Exercise brief:
Among the lines below, return each one that contains the word "none".

Data:
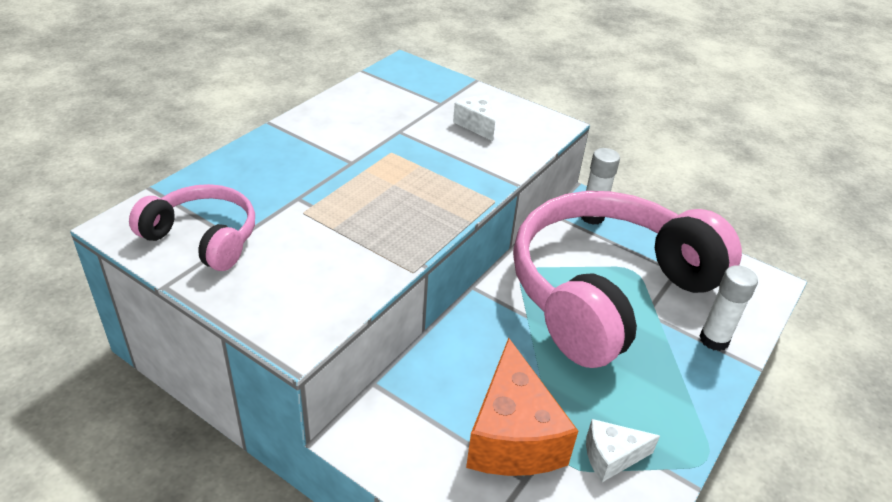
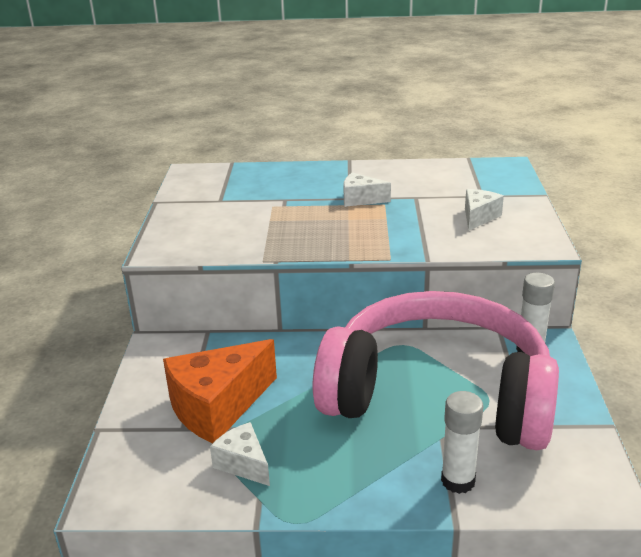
camera: 60 degrees right, 10 degrees down
(203, 238) = (208, 192): pink headphones -> none
(364, 158) = (360, 199): none -> white cheese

Task result:
(203, 238) = (208, 192): pink headphones -> none
(364, 158) = (360, 199): none -> white cheese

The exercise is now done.